*** Opening The records ***

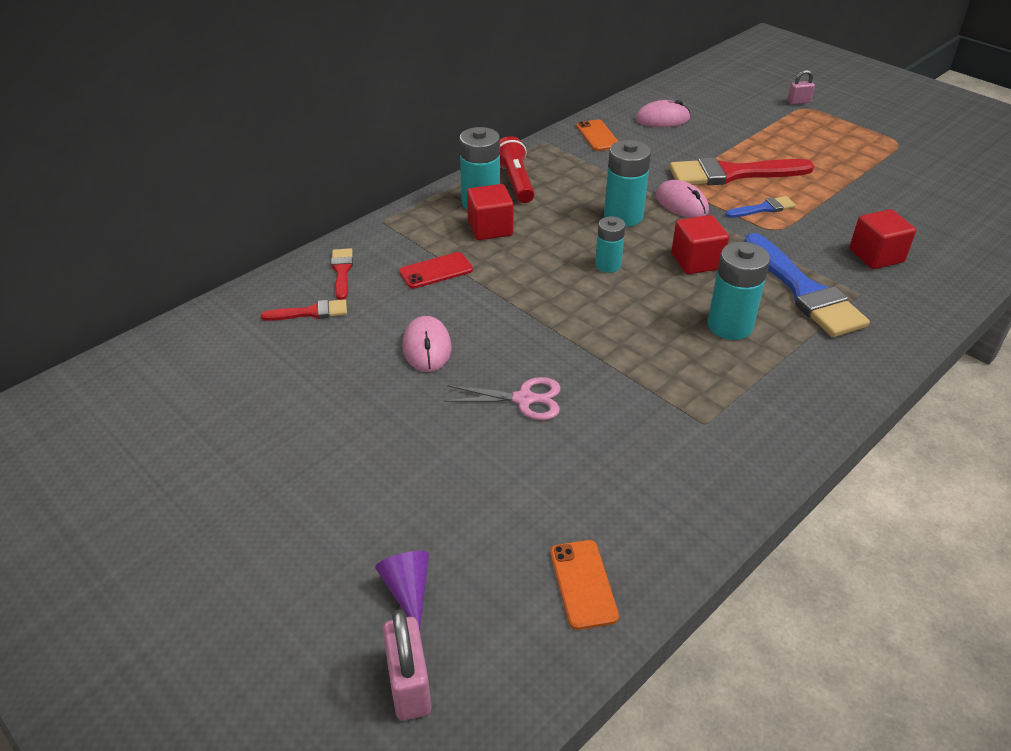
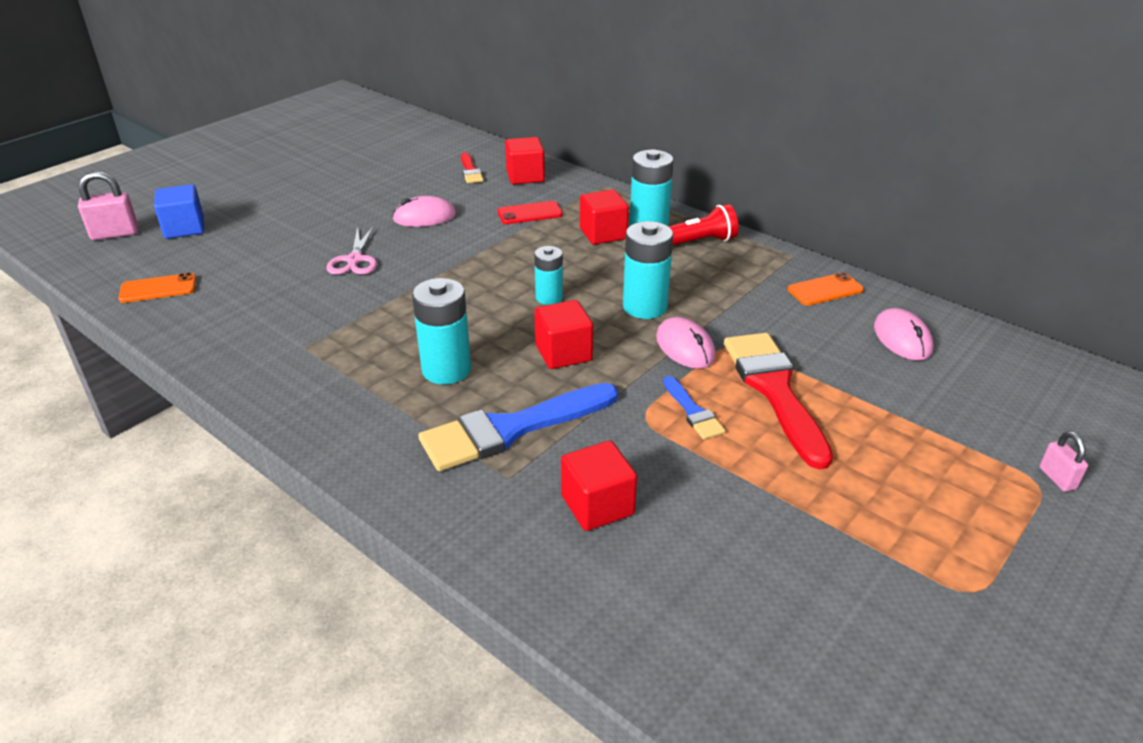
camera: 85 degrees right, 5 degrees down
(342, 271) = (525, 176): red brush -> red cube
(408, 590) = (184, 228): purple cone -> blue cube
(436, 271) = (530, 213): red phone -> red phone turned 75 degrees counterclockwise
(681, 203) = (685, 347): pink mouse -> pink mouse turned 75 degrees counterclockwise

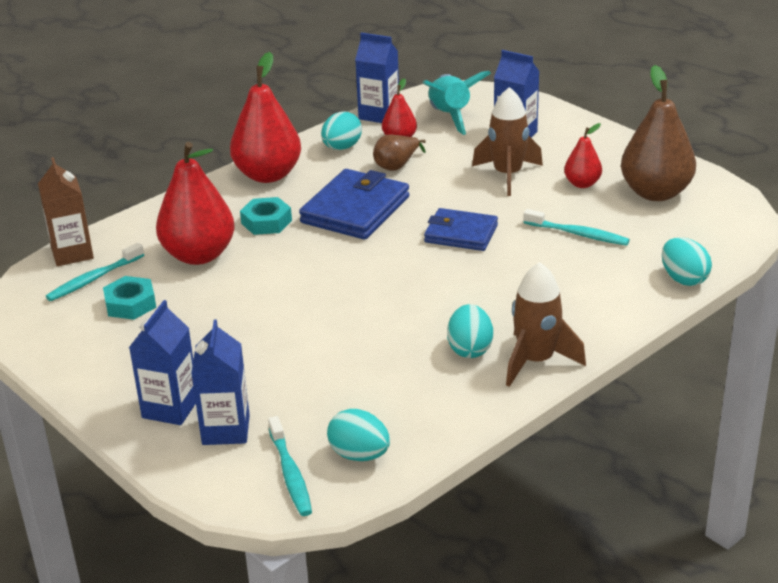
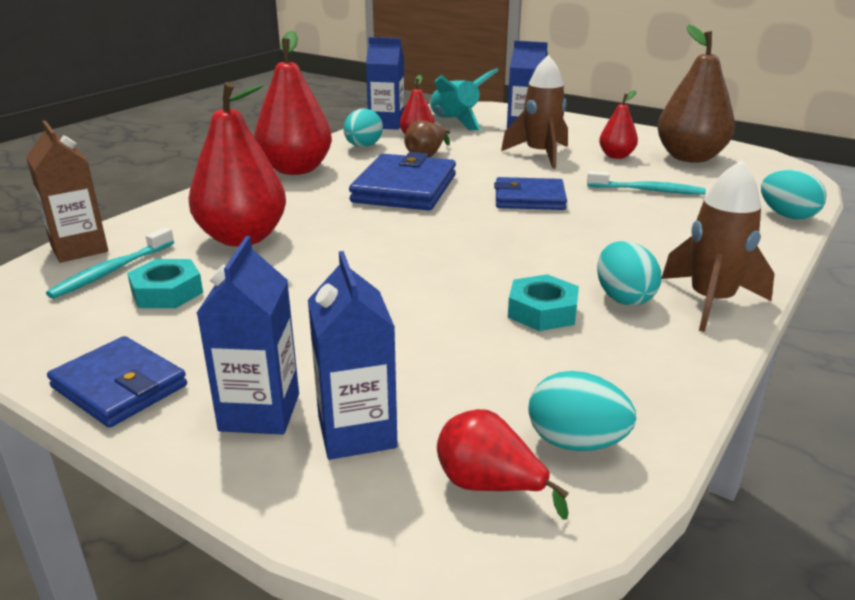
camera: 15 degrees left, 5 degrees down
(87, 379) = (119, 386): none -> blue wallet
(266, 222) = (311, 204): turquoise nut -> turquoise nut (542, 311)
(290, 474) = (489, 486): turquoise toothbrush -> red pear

*** Closing The records ***

Work request:
Number of lines above that include "cube": state it and nothing else.

Answer section:
2